The response should contain only those lines of the entries below that include the string "road".

Satellite images with object points
# # #
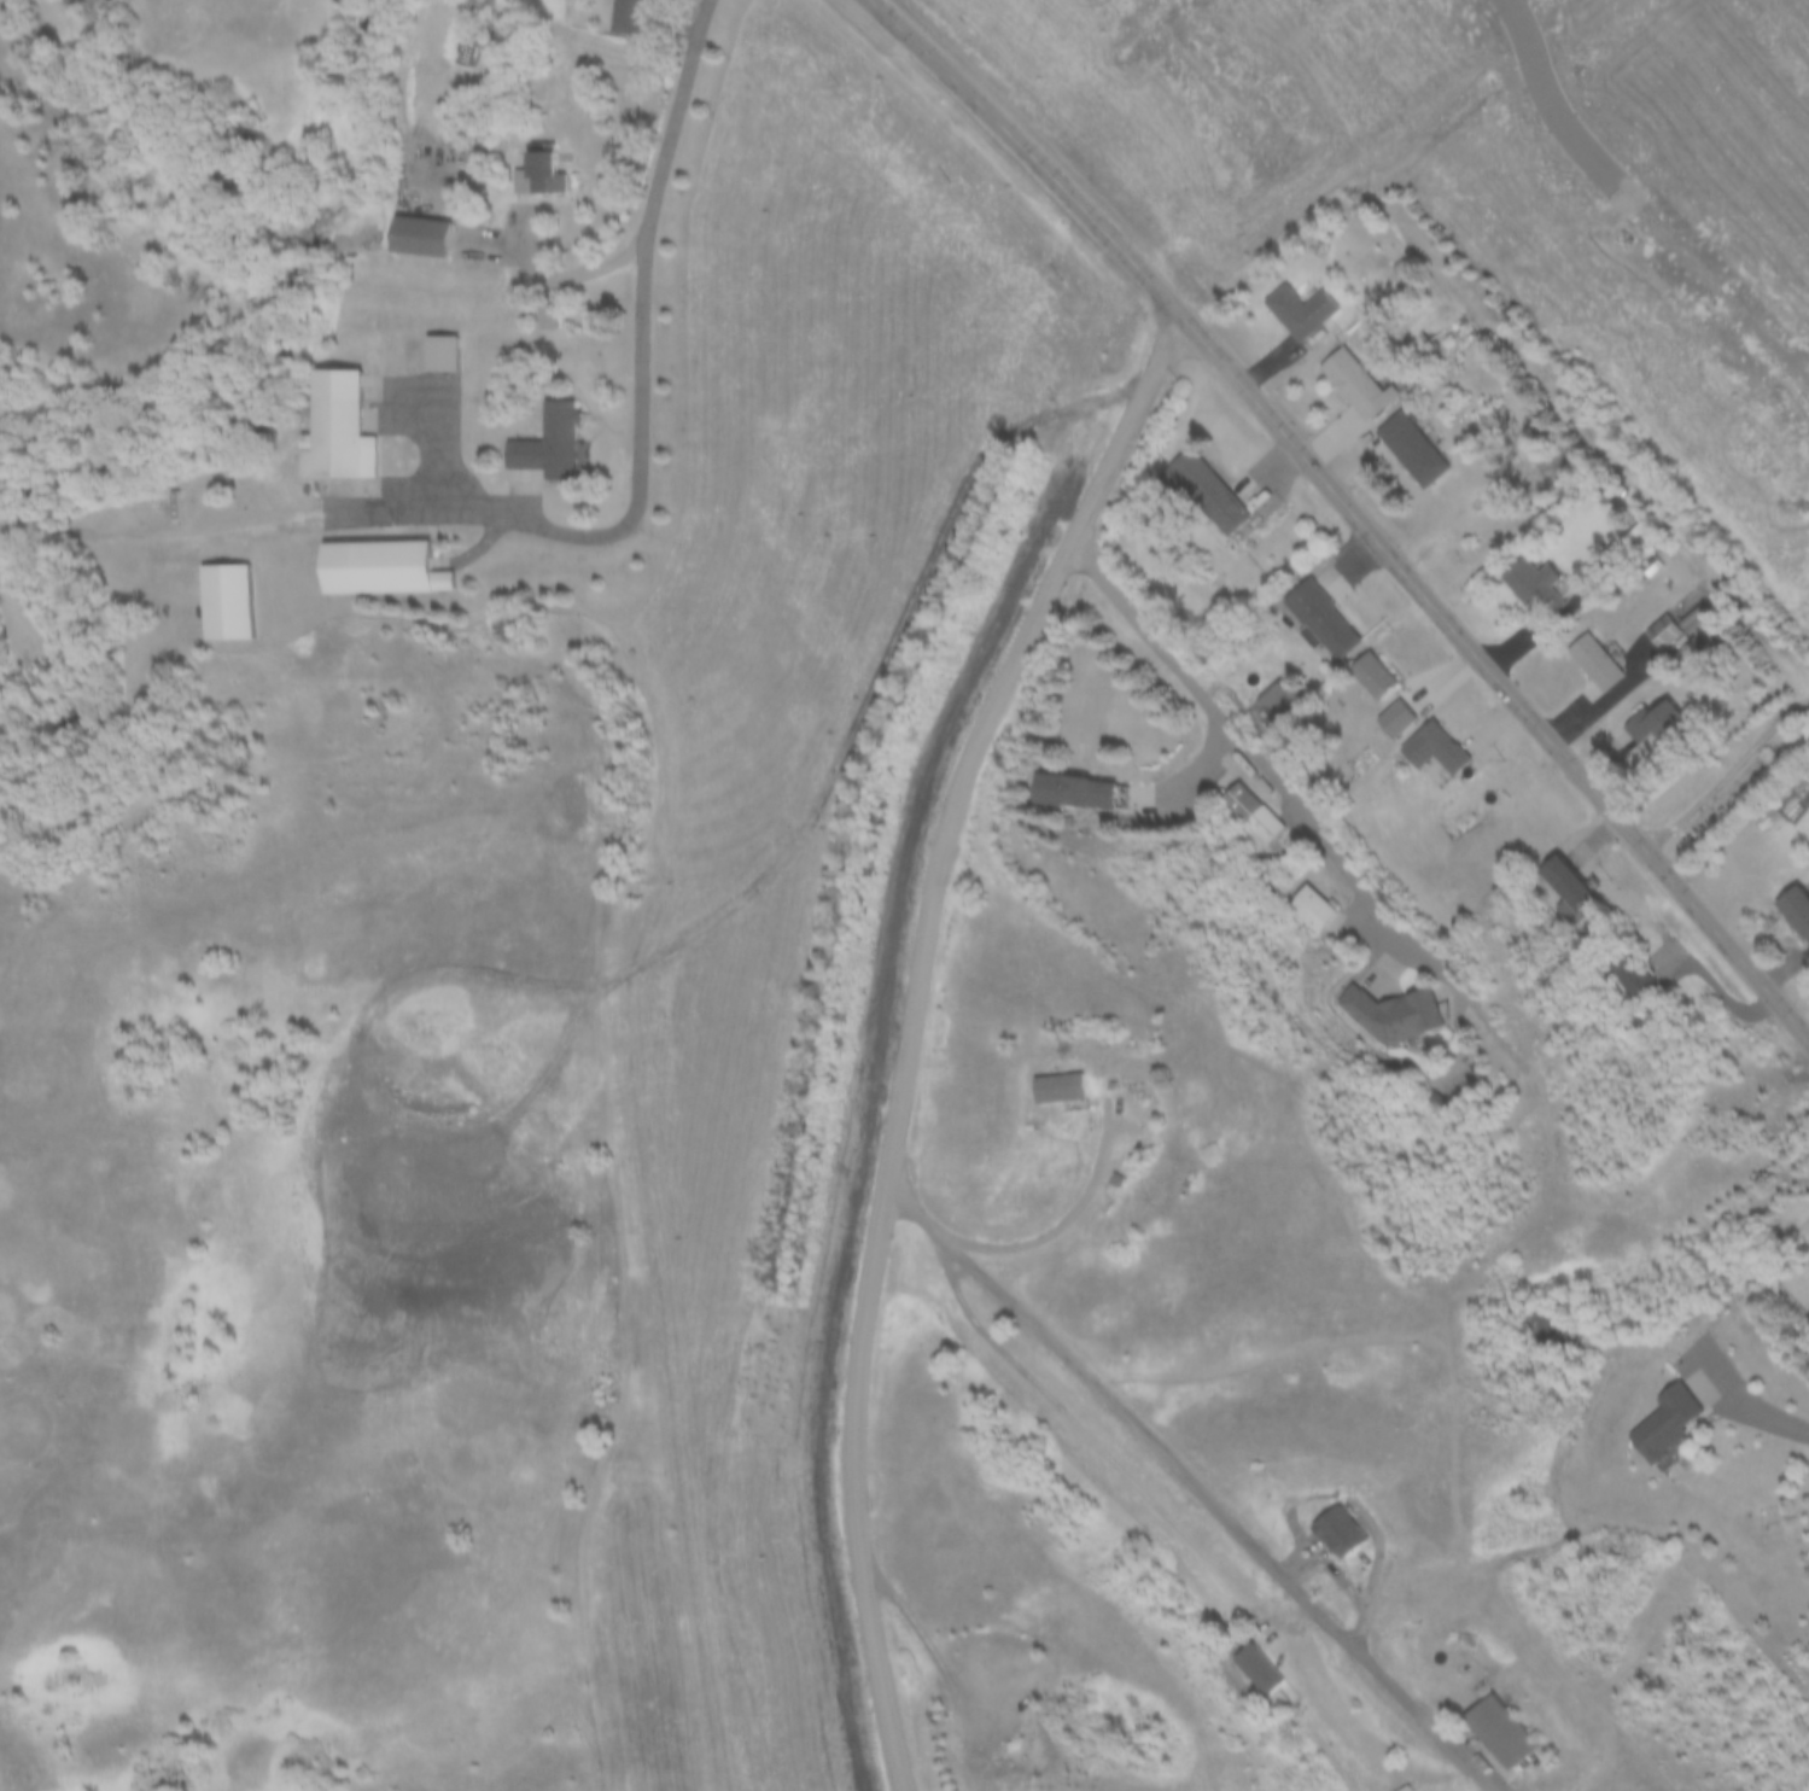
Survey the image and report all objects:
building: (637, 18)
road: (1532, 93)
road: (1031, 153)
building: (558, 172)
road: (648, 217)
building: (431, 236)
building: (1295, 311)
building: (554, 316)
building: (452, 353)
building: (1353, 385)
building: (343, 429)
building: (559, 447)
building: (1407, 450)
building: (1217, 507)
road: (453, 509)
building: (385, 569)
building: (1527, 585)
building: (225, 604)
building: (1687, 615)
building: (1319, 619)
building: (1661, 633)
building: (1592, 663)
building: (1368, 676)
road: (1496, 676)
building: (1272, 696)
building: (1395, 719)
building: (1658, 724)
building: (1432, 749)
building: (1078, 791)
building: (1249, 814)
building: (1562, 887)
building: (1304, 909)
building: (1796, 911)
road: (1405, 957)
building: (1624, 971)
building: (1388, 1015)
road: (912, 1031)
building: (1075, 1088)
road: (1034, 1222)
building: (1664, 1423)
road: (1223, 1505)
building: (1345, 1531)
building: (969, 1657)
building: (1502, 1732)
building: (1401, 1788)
# # #
> _WRITTEN SOLUTION_
road: (1532, 93)
road: (1031, 153)
road: (648, 217)
road: (453, 509)
road: (1496, 676)
road: (1405, 957)
road: (912, 1031)
road: (1034, 1222)
road: (1223, 1505)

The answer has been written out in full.